● **PROBLEM**:
Spot each line in the data below containing "china" and copy it.

● **RECORDS FOR THIS EXERCISE**:
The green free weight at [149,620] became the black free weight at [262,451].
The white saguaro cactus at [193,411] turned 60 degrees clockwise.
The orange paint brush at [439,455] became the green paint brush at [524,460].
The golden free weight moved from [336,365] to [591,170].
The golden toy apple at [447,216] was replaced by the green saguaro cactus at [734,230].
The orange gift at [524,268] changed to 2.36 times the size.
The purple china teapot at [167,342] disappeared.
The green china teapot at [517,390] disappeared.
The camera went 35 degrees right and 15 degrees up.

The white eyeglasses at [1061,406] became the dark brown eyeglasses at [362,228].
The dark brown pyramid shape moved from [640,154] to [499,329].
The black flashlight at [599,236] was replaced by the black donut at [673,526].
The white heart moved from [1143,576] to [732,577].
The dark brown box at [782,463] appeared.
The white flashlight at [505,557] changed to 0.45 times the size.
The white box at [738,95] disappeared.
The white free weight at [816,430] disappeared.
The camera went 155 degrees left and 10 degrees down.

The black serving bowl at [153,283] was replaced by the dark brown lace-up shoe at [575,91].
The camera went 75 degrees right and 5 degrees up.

...

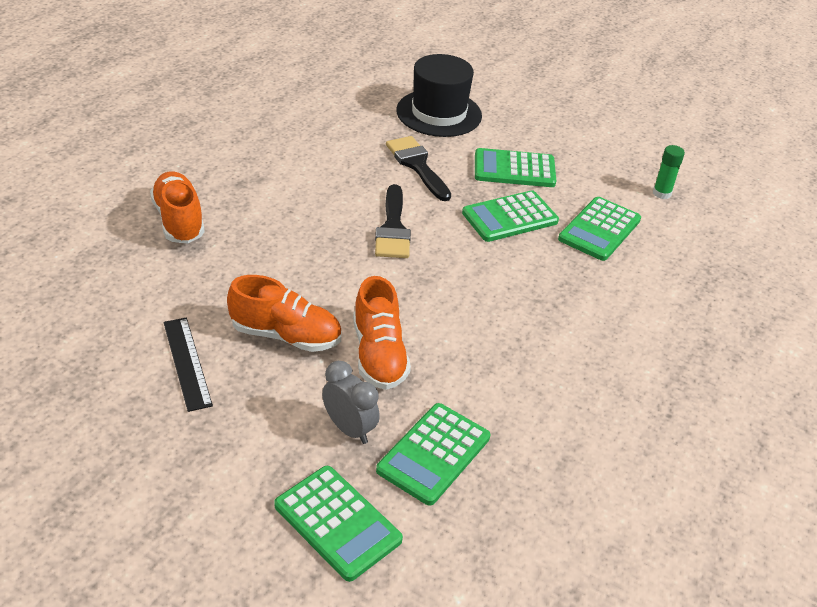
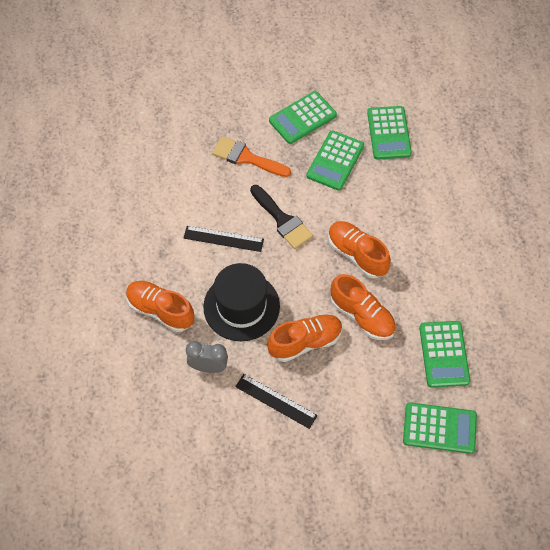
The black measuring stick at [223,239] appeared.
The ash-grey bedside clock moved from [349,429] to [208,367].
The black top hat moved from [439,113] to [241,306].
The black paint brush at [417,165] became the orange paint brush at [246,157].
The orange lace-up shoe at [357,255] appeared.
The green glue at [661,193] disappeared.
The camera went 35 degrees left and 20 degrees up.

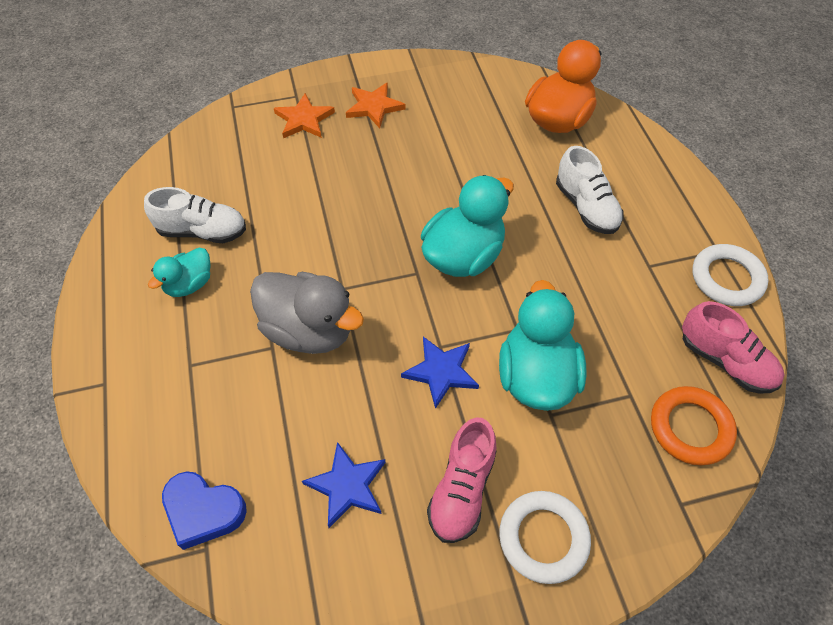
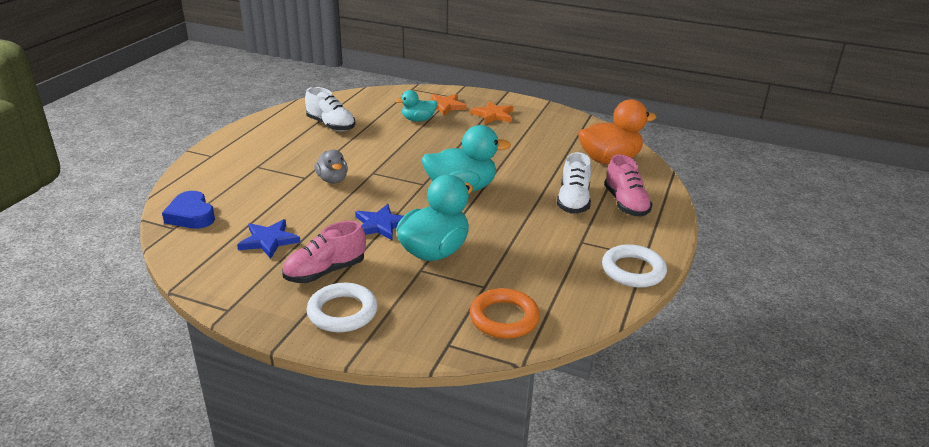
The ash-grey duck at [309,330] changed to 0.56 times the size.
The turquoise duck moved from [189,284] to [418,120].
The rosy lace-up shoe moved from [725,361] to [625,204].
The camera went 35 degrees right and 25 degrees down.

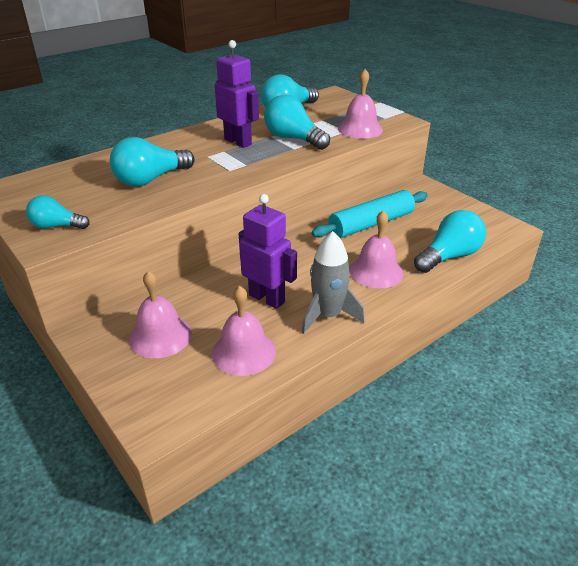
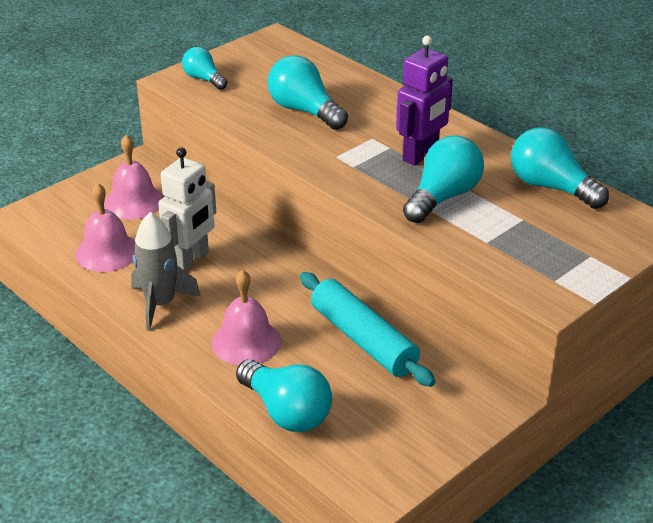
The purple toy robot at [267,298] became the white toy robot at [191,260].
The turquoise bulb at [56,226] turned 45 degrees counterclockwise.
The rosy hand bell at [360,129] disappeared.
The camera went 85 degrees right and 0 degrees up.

● **RESULT OF THIS EXERCISE**:
The purple china teapot at [167,342] disappeared.
The green china teapot at [517,390] disappeared.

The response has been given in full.